**Provided entries:**

* * *

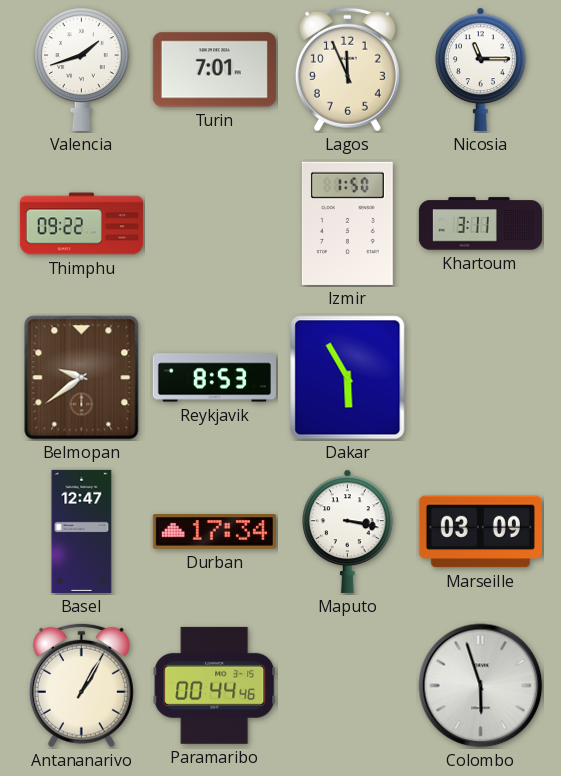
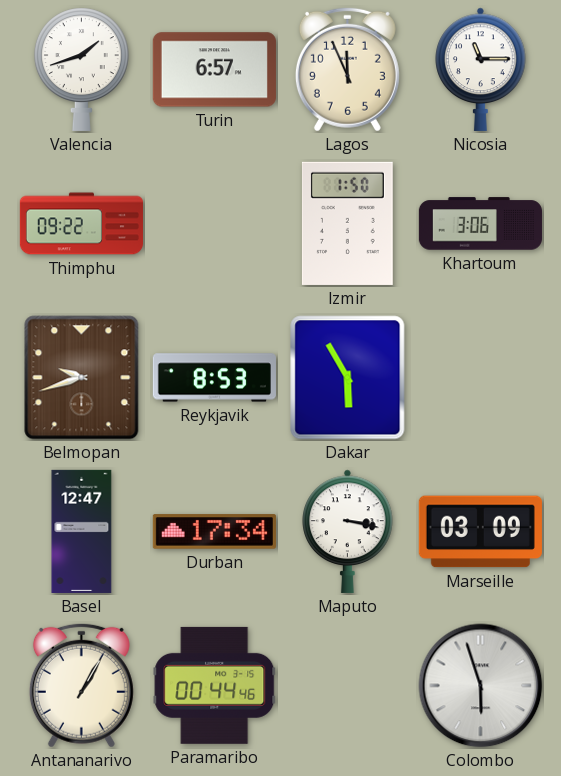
Turin: 7:01 -> 6:57
Khartoum: 3:11 -> 3:06
Belmopan: 9:39 -> 9:42
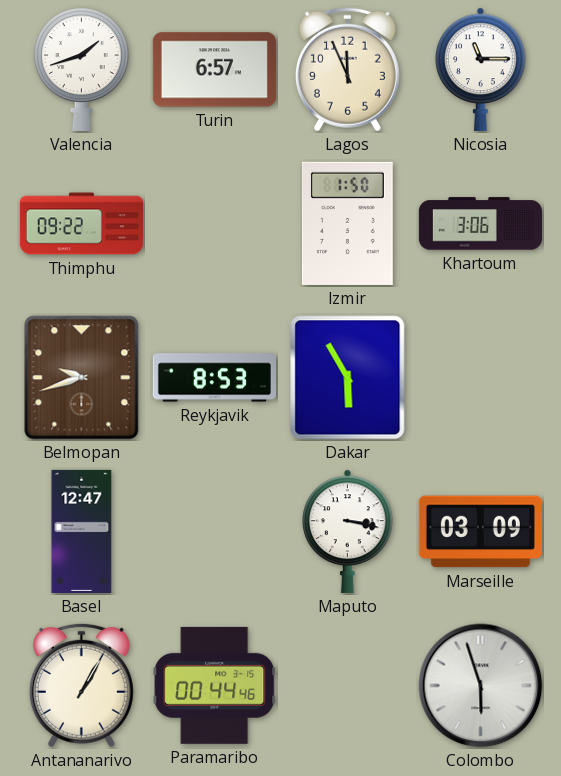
Durban: 17:34 -> none
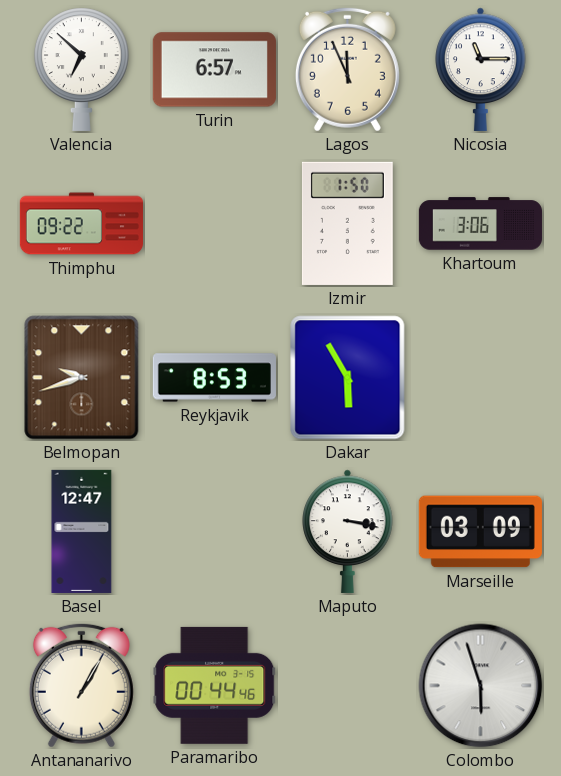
Valencia: 1:42 -> 6:52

* * *

**Goal:**
Render all of the data above as a numbered list with one line per entry, leaving out the pictures and any blank lines.

**Response below:**
1. Turin: 7:01 -> 6:57
2. Khartoum: 3:11 -> 3:06
3. Belmopan: 9:39 -> 9:42
4. Durban: 17:34 -> none
5. Valencia: 1:42 -> 6:52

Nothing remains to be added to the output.